__TASK TO CARRY OUT__
Go through the data below and copy each line where the word "flashlight" occurs.

(Beginning of RECORDS FOR THE EXERCISE)

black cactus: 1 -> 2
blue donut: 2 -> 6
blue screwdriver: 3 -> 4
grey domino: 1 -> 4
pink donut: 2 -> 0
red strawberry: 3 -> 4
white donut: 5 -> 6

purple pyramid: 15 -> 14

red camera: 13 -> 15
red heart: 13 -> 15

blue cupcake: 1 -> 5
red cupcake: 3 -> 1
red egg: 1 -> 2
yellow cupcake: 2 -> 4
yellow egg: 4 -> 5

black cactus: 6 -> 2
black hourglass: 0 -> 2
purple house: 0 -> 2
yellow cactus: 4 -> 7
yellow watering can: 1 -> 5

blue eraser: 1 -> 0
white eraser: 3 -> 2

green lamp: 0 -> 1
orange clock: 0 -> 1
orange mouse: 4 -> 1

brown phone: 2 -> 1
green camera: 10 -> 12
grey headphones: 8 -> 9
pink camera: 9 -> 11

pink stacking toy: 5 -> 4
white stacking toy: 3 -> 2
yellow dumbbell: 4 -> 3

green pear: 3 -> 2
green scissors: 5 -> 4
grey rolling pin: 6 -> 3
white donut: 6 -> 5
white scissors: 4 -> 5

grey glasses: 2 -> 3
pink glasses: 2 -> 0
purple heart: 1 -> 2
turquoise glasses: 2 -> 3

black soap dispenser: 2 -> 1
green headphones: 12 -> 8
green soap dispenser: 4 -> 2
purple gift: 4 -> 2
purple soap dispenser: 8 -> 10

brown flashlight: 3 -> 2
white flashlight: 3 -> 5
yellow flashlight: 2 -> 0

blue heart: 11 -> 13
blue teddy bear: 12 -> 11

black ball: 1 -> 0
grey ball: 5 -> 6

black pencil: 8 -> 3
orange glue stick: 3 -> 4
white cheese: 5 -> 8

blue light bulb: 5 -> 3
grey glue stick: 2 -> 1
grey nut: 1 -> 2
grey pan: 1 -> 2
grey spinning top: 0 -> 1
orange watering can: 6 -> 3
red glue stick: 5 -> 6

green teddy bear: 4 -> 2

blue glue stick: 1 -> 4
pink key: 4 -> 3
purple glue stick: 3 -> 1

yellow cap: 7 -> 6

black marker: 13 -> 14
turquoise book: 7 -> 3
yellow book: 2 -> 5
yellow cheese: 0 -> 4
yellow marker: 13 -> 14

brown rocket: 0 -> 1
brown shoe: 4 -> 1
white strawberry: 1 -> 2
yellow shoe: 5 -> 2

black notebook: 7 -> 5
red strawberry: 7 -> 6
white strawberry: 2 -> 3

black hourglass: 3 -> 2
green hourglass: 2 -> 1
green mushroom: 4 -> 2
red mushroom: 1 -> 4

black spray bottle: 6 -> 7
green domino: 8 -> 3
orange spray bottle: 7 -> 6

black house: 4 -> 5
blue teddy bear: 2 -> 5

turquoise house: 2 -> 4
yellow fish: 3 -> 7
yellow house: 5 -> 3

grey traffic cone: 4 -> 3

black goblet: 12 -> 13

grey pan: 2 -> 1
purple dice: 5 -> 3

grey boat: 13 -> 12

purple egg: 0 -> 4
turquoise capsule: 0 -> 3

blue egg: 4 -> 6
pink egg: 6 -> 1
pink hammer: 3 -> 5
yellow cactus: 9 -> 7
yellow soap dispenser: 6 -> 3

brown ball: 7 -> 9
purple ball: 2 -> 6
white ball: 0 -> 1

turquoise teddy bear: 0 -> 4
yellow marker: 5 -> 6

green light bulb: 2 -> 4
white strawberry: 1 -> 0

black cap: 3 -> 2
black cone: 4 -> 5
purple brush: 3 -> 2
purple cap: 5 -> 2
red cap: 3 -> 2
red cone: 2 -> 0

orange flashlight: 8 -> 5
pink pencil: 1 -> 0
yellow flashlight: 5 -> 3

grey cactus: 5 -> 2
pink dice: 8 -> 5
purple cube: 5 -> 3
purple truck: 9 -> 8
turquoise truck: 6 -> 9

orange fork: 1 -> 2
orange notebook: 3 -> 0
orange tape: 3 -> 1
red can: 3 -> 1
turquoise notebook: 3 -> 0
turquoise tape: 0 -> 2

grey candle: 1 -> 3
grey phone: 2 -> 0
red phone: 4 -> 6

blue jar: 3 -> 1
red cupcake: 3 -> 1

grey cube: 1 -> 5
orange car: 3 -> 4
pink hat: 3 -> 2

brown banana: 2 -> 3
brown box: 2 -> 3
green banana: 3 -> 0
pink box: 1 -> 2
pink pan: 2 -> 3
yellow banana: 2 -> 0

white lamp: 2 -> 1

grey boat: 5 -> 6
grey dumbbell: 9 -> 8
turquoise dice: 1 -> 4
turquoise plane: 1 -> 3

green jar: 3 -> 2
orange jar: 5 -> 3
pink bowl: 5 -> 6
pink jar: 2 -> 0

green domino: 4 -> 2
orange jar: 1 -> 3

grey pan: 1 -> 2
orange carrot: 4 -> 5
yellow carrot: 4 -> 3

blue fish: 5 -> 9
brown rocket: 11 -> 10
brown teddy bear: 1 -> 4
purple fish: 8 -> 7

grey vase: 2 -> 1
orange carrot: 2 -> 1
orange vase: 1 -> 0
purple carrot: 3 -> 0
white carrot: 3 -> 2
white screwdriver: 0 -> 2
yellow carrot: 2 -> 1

(End of RECORDS FOR THE EXERCISE)

__COMPLETED TASK__
brown flashlight: 3 -> 2
white flashlight: 3 -> 5
yellow flashlight: 2 -> 0
orange flashlight: 8 -> 5
yellow flashlight: 5 -> 3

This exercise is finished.